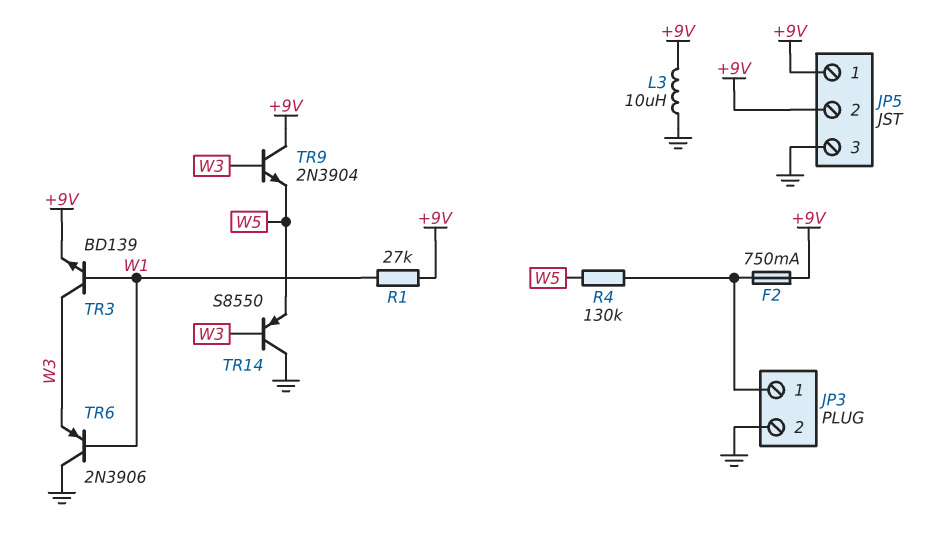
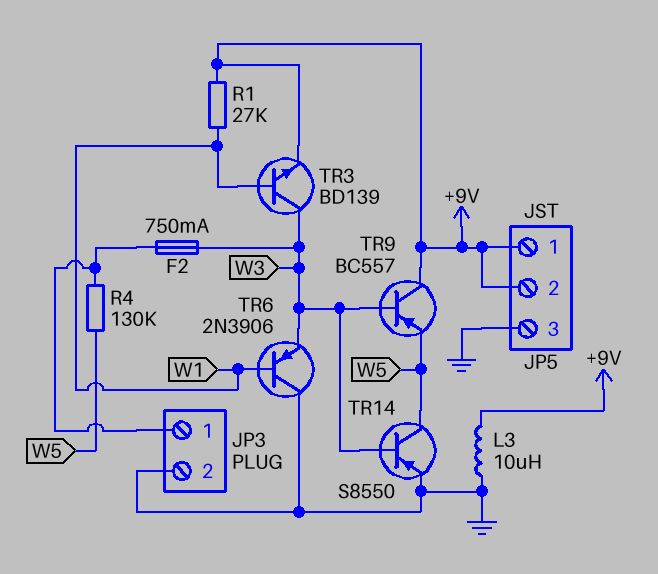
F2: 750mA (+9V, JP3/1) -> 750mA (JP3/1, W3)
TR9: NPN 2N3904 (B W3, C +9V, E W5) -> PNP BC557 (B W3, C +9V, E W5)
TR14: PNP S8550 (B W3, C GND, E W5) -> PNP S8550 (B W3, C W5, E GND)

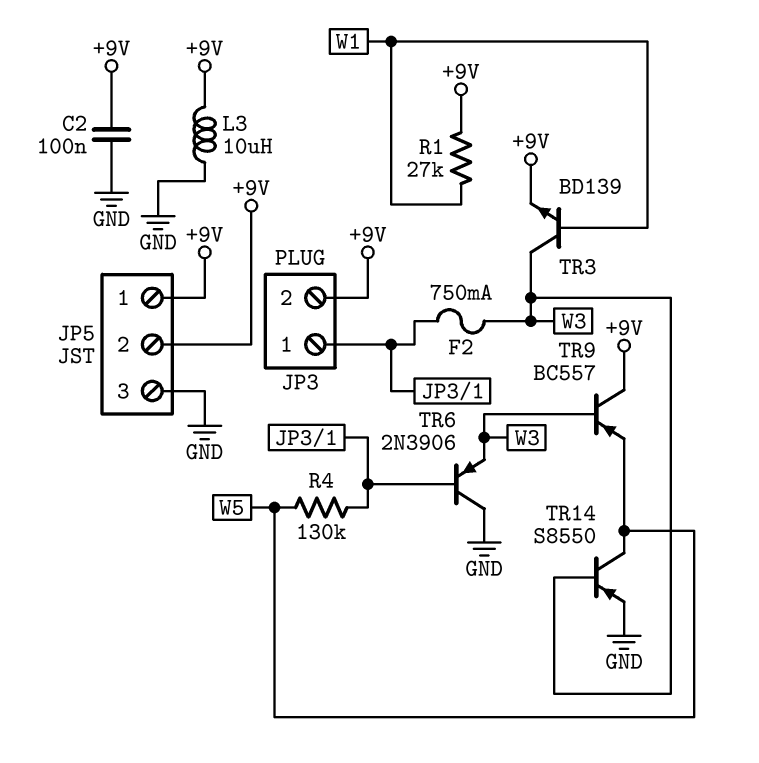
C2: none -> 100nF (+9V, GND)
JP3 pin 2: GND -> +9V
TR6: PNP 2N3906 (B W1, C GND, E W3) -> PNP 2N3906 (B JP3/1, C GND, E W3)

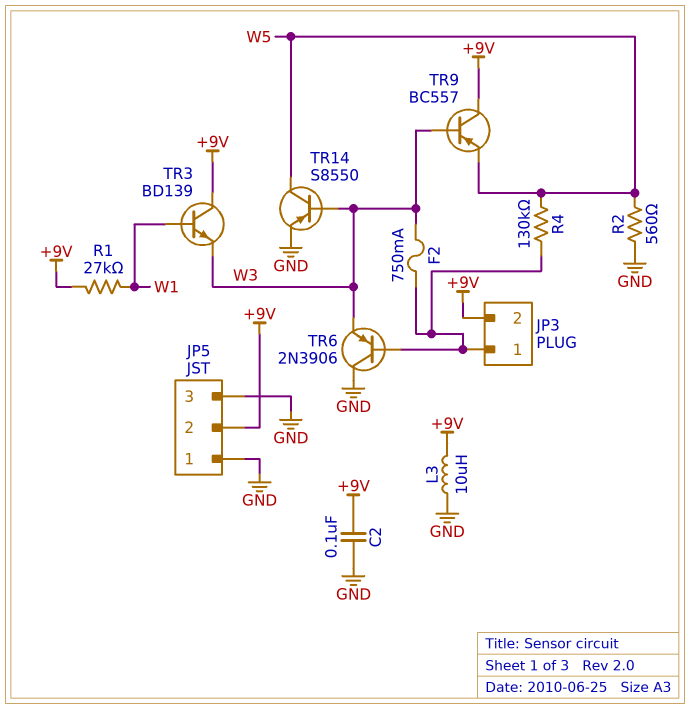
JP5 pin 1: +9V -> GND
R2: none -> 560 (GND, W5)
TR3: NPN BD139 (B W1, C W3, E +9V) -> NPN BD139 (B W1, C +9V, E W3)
====
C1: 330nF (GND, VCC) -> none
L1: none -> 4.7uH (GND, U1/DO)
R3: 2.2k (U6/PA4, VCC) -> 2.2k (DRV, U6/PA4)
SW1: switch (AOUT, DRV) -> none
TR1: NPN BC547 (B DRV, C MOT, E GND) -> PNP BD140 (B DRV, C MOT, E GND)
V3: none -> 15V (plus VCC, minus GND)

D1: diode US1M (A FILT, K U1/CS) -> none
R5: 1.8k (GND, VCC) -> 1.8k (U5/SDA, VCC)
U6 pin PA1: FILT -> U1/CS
====
## What needs to be done
Please work out how many lines in the listing above contain the string "none", and answer with that number only.

## Written solution
7